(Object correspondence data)

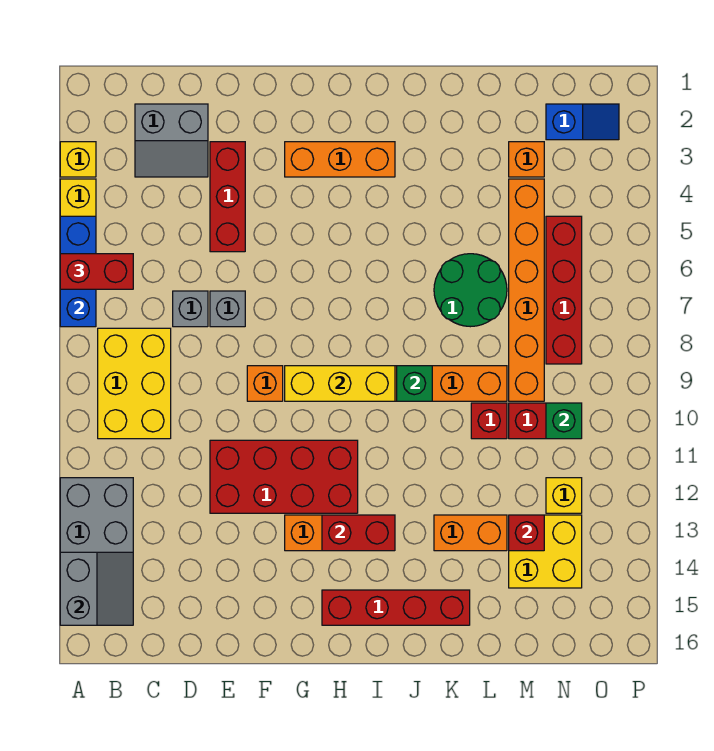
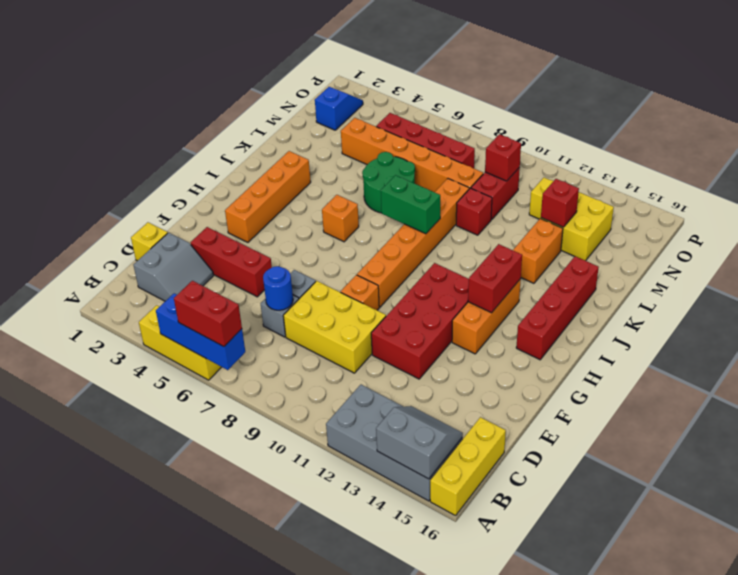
yellow 1x1 brick [60,142,96,177] -> yellow 1x1 brick moved to [131,222,168,261]
red 1x2 brick [60,254,133,289] -> red 1x2 brick turned to [174,281,242,347]
yellow 2x3 brick [98,328,171,439] -> yellow 2x3 brick moved to [283,281,386,373]
none -> blue 1x1 round brick [263,266,293,310]
orange 1x3 brick [285,142,395,177] -> orange 1x4 brick [225,151,311,242]
yellow 1x3 brick [285,366,395,401] -> yellow 1x3 brick moved to [430,417,506,516]
green 1x1 brick [397,366,432,401] -> green 1x2 brick [381,175,440,234]
orange 1x1 brick [509,142,544,177] -> orange 1x1 brick moved to [322,195,359,242]
green 1x1 brick [546,403,582,439] -> red 1x1 brick [485,134,521,181]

▶ _What the exercise asks_
Give back the lines above exactly, from the one with "orange 1x1 brick [509,142,544,177]" through the last line.

▶ _Written response_
orange 1x1 brick [509,142,544,177] -> orange 1x1 brick moved to [322,195,359,242]
green 1x1 brick [546,403,582,439] -> red 1x1 brick [485,134,521,181]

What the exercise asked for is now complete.